Work to complete
The lines to copy are those in the records below that hold the word "moved".

__________

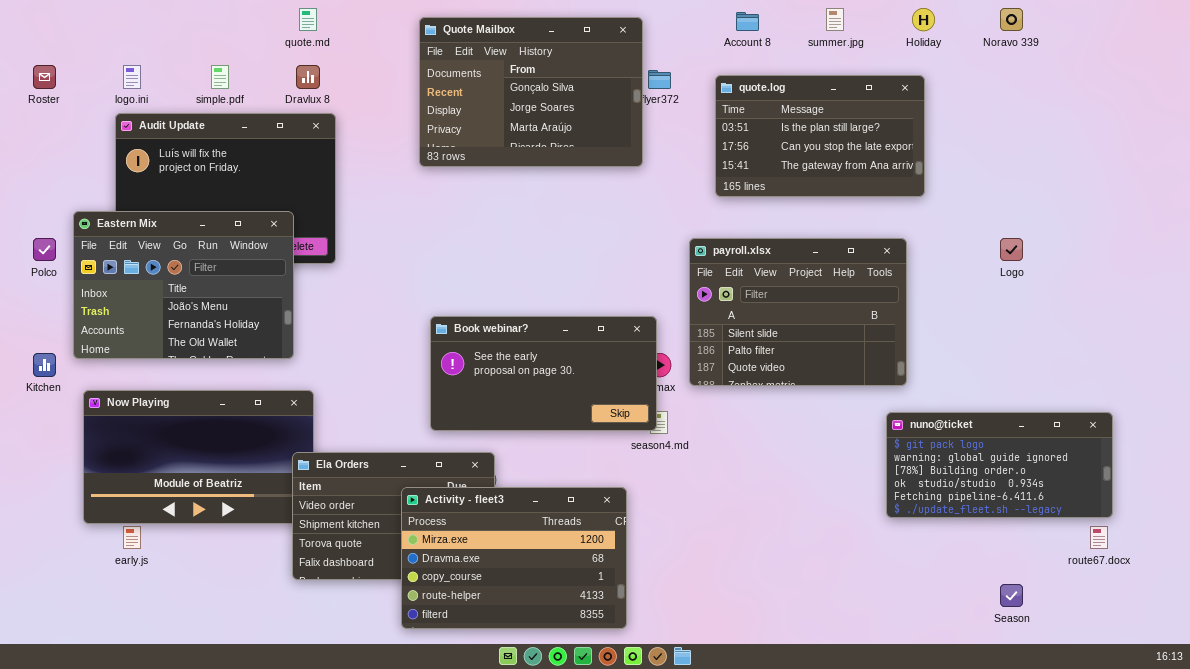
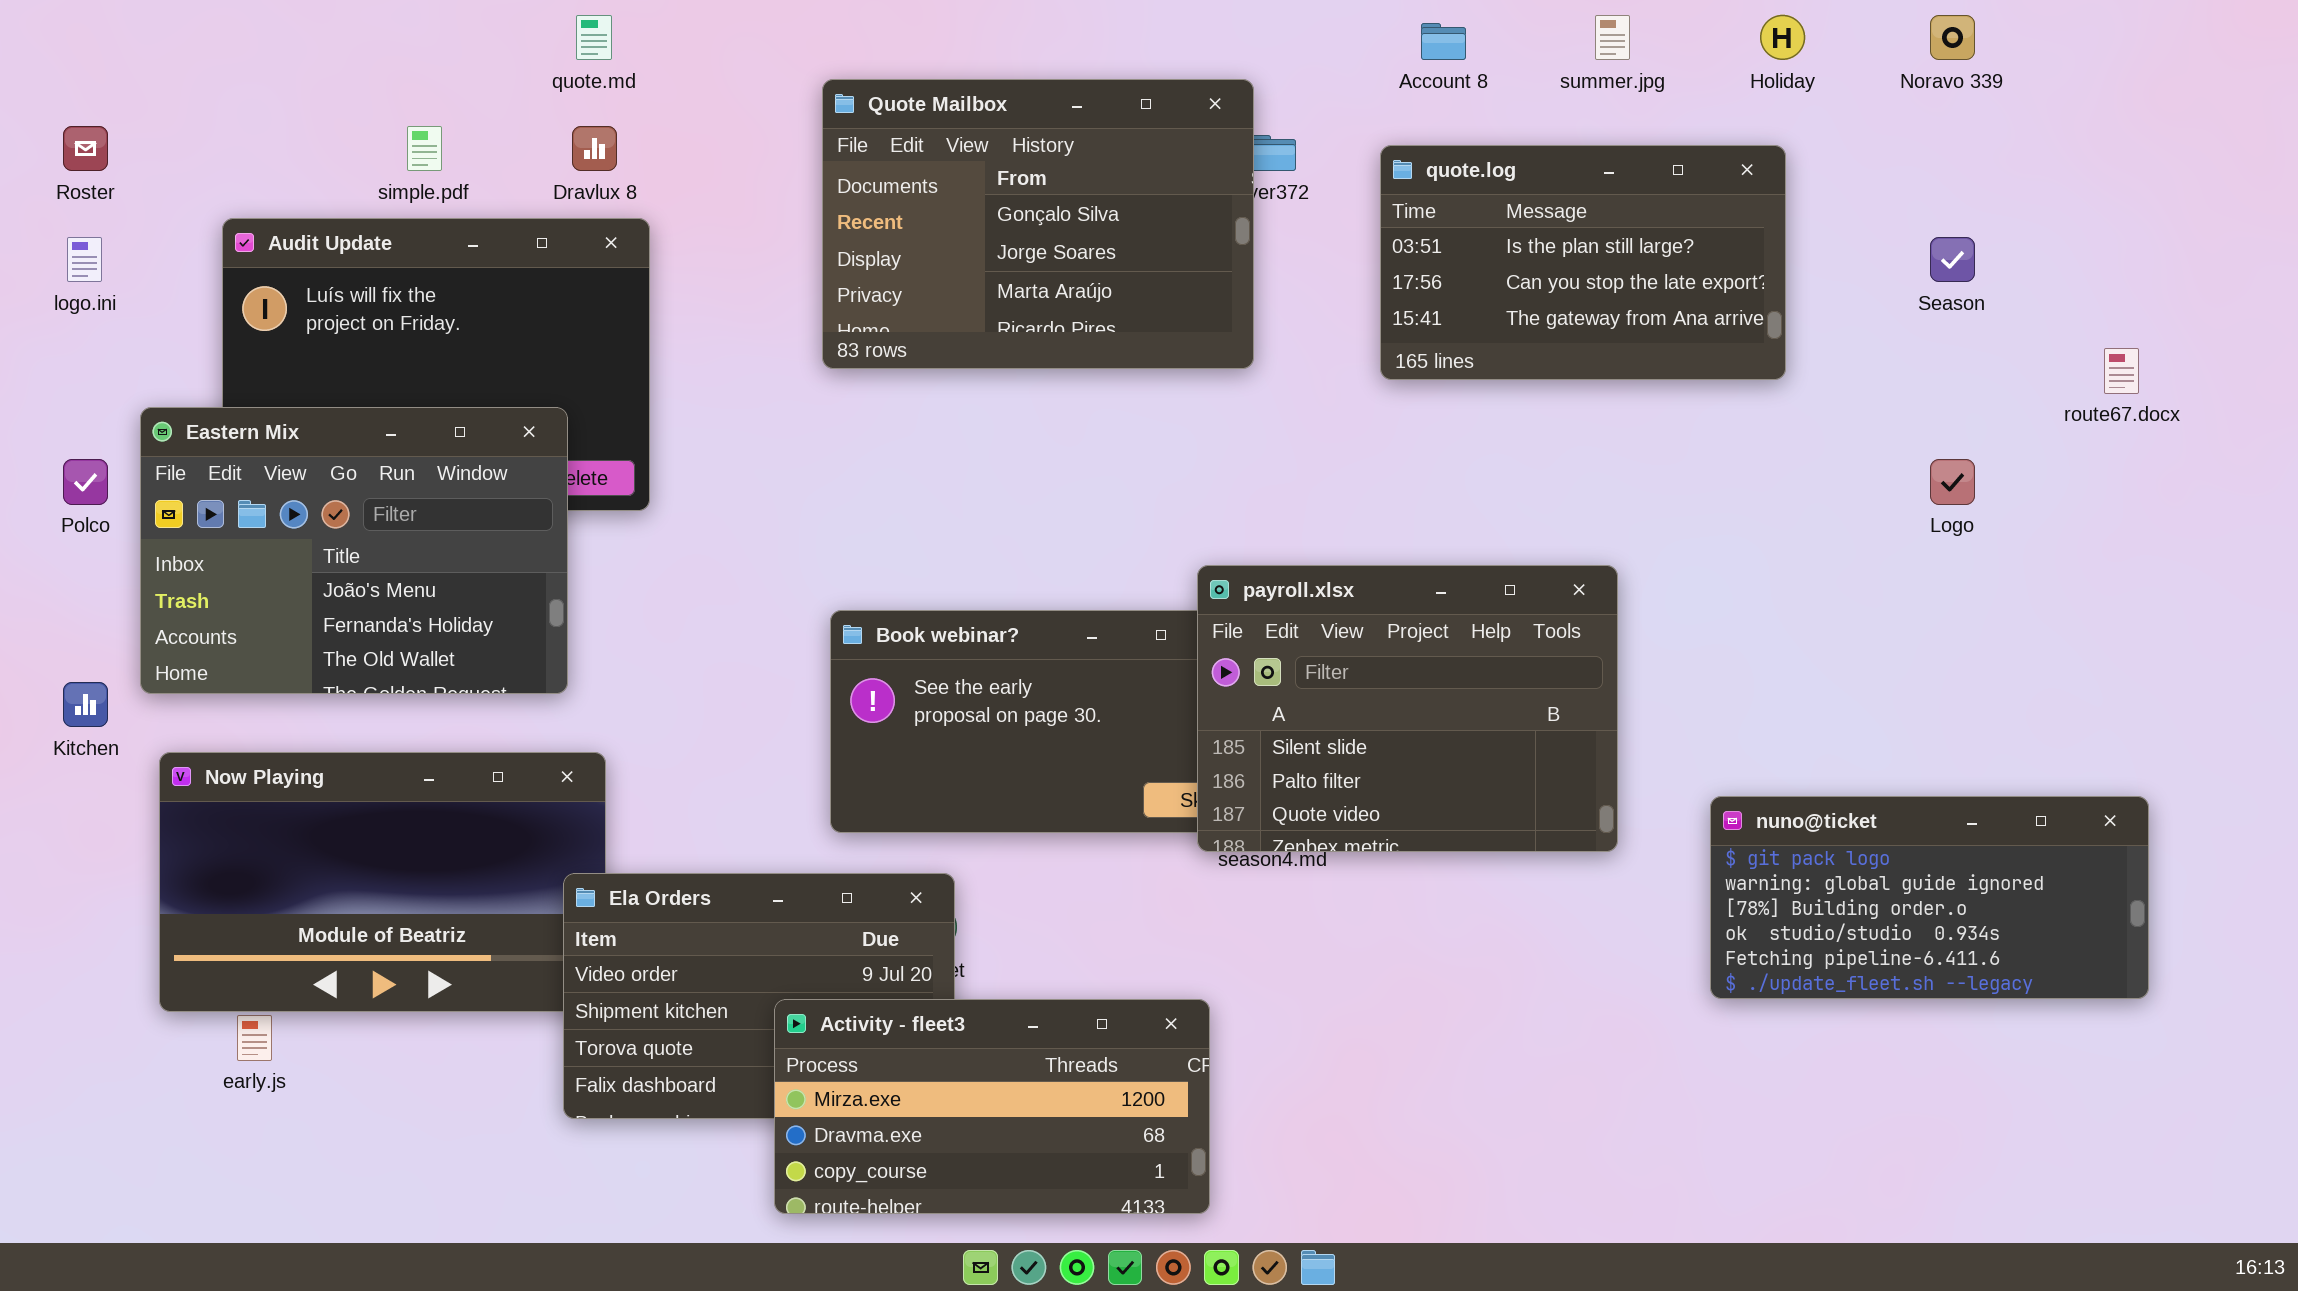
Quote Mailbox: [419,17,643,167] -> [822,79,1254,369], moved
logo.ini: [123,65,141,89] -> [67,237,102,282], moved
payroll.xlsx: [689,238,907,386] -> [1197,565,1618,852], moved
Activity - fleet3: [401,487,627,629] -> [774,999,1210,1214], resized
route67.docx: [1090,526,1108,549] -> [2104,348,2139,394], moved
Season: [1000,584,1023,607] -> [1930,237,1975,282], moved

__________

Reply
Quote Mailbox: [419,17,643,167] -> [822,79,1254,369], moved
logo.ini: [123,65,141,89] -> [67,237,102,282], moved
payroll.xlsx: [689,238,907,386] -> [1197,565,1618,852], moved
route67.docx: [1090,526,1108,549] -> [2104,348,2139,394], moved
Season: [1000,584,1023,607] -> [1930,237,1975,282], moved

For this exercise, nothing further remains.